**** EXERCISE MATERIALS
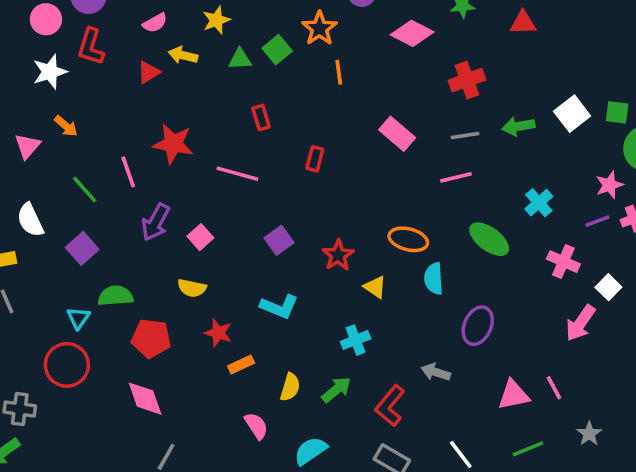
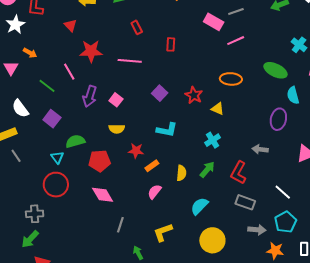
red triangle: (148, 72) -> (70, 25), moved, turned -32
gray line: (465, 135) -> (236, 12), moved
pink line: (456, 177) -> (236, 41), moved
cyan semicircle: (434, 279) -> (293, 95), moved
pink semicircle: (256, 426) -> (154, 192), moved, turned -98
********
§ **TASK GOAL**: If an entry holds a picture, skip the picture and print the rest of the data exactly.

§ **ANSWER FOR THE TASK**:
red triangle: (148, 72) -> (70, 25), moved, turned -32
gray line: (465, 135) -> (236, 12), moved
pink line: (456, 177) -> (236, 41), moved
cyan semicircle: (434, 279) -> (293, 95), moved
pink semicircle: (256, 426) -> (154, 192), moved, turned -98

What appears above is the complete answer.